### Materials provided
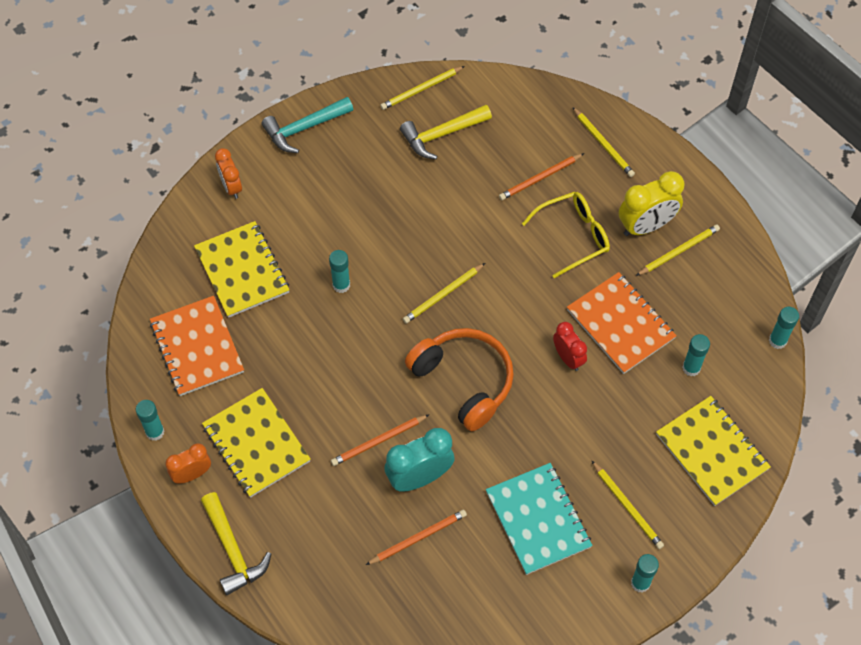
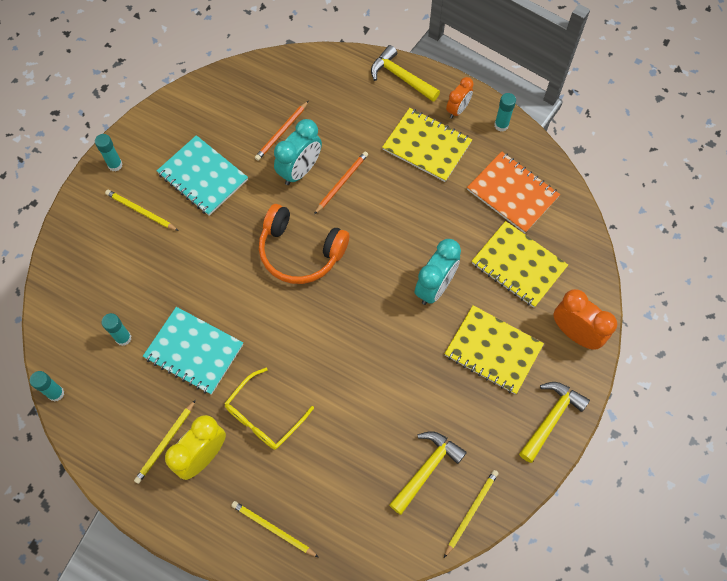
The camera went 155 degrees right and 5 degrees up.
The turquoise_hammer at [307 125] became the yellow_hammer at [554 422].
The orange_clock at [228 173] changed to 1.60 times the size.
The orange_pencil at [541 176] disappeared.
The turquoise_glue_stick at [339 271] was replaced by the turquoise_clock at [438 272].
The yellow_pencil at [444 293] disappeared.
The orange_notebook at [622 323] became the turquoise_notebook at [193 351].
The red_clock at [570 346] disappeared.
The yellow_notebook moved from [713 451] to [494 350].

### Action item
Could you return the whole listing exactly, with every picture removed?

### Finished task
The camera went 155 degrees right and 5 degrees up.
The turquoise_hammer at [307 125] became the yellow_hammer at [554 422].
The orange_clock at [228 173] changed to 1.60 times the size.
The orange_pencil at [541 176] disappeared.
The turquoise_glue_stick at [339 271] was replaced by the turquoise_clock at [438 272].
The yellow_pencil at [444 293] disappeared.
The orange_notebook at [622 323] became the turquoise_notebook at [193 351].
The red_clock at [570 346] disappeared.
The yellow_notebook moved from [713 451] to [494 350].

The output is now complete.